◆ PROBLEM TO WORK ON:
Set down each record that follows exactly. Drop the images.

━━ DATASET ENTRIES

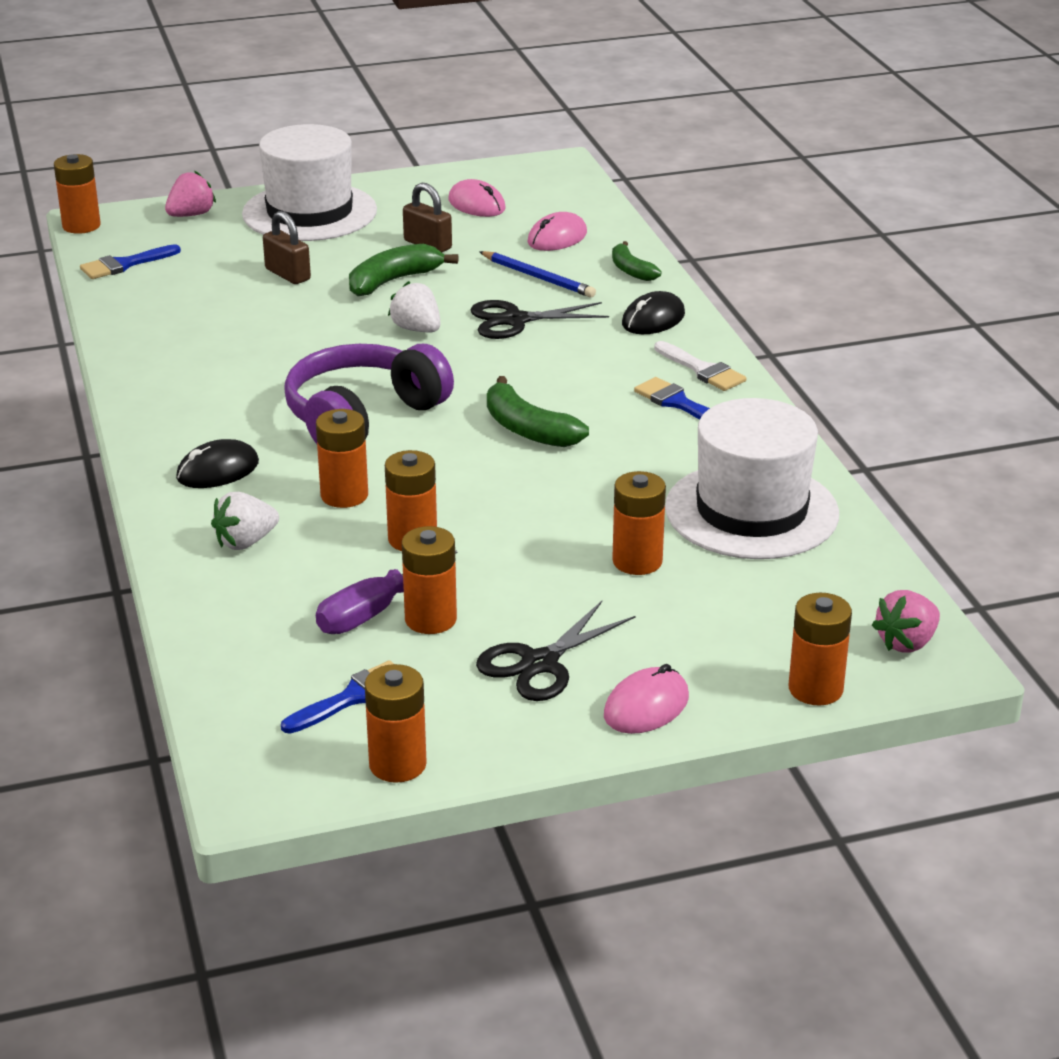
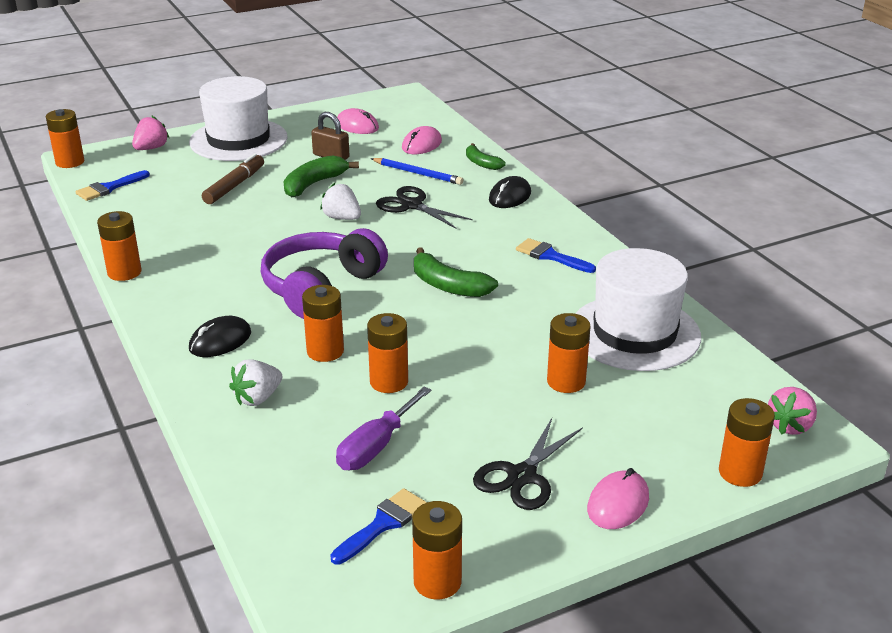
camera: 10 degrees left, 0 degrees up
(287, 274) = (234, 185): brown padlock -> brown marker
(430, 619) = (424, 448): orange battery -> orange battery (124, 272)
(515, 320) = (411, 205): black scissors -> black scissors turned 60 degrees clockwise
(702, 370) = (558, 230): white brush -> none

━━━━

◆ ANSWER TO THIS PROBLEM:
camera: 10 degrees left, 0 degrees up
(287, 274) = (234, 185): brown padlock -> brown marker
(430, 619) = (424, 448): orange battery -> orange battery (124, 272)
(515, 320) = (411, 205): black scissors -> black scissors turned 60 degrees clockwise
(702, 370) = (558, 230): white brush -> none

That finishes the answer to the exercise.